# Object position data
::::::::
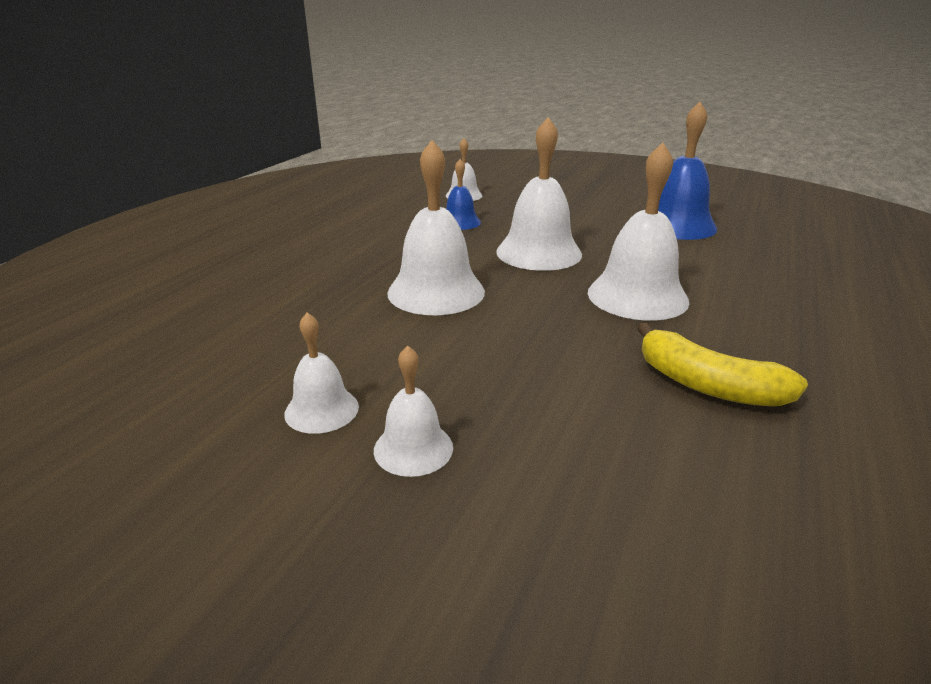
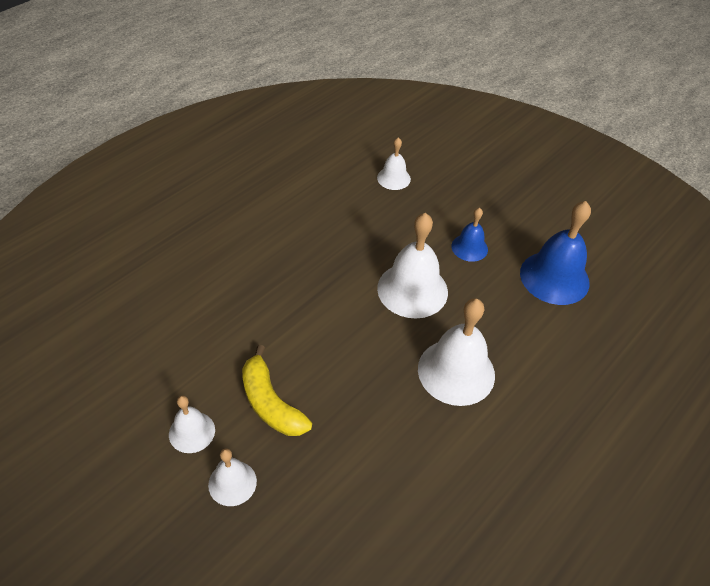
camera: 15 degrees right, 20 degrees up
(436, 292) = (310, 323): white bell -> none
(460, 222) = (370, 224): blue bell -> blue bell (469, 247)
(707, 385) = (442, 484): yellow banana -> yellow banana (270, 403)

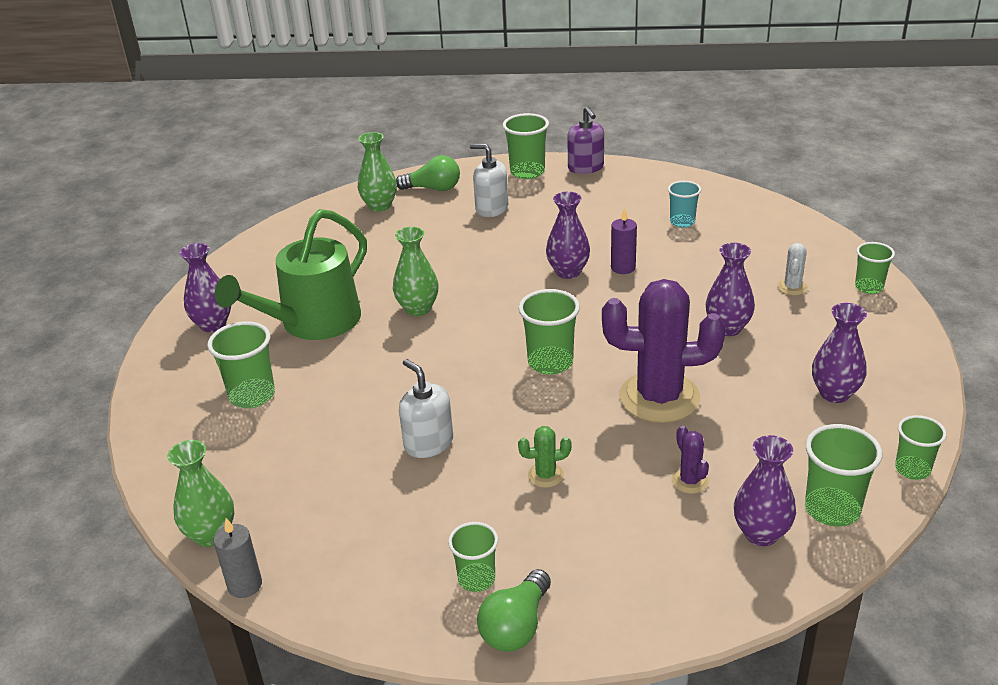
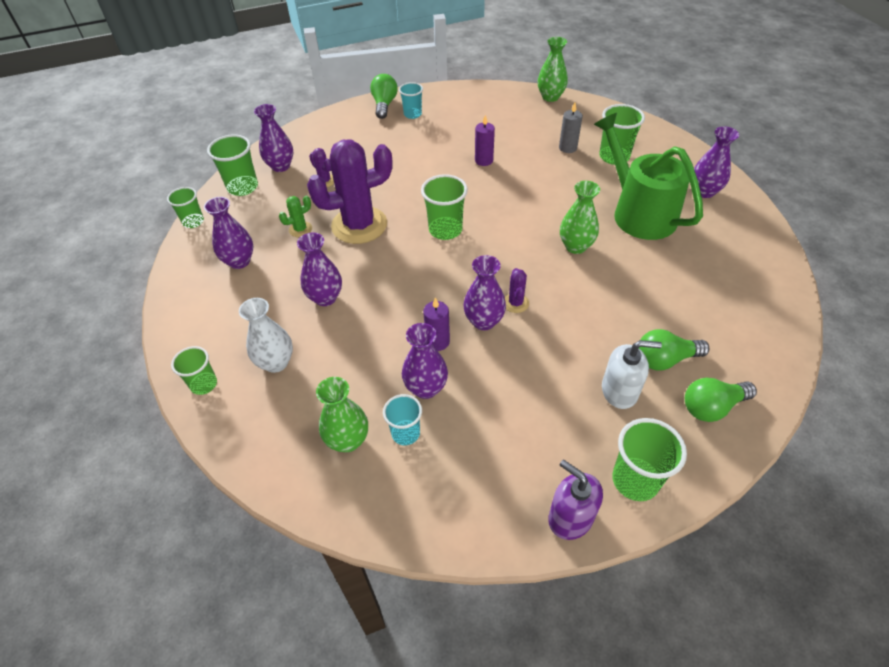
camera: 155 degrees right, 15 degrees up
(245, 585) = (513, 87): grey candle -> grey candle (567, 148)
(312, 323) = (638, 212): green watering can -> green watering can turned 45 degrees counterclockwise
(379, 206) = (735, 358): green vase -> green vase (348, 440)
(428, 443) = (484, 160): white soap dispenser -> purple candle
(435, 216) = (665, 359): none -> green light bulb
(476, 579) = (412, 114): green cup -> turquoise cup
(526, 278) = (515, 303): none -> purple cactus
(545, 475) = (406, 162): green cactus -> green cactus (300, 229)
(651, 242) = (426, 388): none -> purple vase
(792, 287) = (276, 362): white cactus -> white vase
::::::::
# THE TASK
Your answer must be an exact repeat of the records above, with the pictures left out.

# RESPONSE TO THE EXERCISE
camera: 15 degrees right, 20 degrees up
(436, 292) = (310, 323): white bell -> none
(460, 222) = (370, 224): blue bell -> blue bell (469, 247)
(707, 385) = (442, 484): yellow banana -> yellow banana (270, 403)

camera: 155 degrees right, 15 degrees up
(245, 585) = (513, 87): grey candle -> grey candle (567, 148)
(312, 323) = (638, 212): green watering can -> green watering can turned 45 degrees counterclockwise
(379, 206) = (735, 358): green vase -> green vase (348, 440)
(428, 443) = (484, 160): white soap dispenser -> purple candle
(435, 216) = (665, 359): none -> green light bulb
(476, 579) = (412, 114): green cup -> turquoise cup
(526, 278) = (515, 303): none -> purple cactus
(545, 475) = (406, 162): green cactus -> green cactus (300, 229)
(651, 242) = (426, 388): none -> purple vase
(792, 287) = (276, 362): white cactus -> white vase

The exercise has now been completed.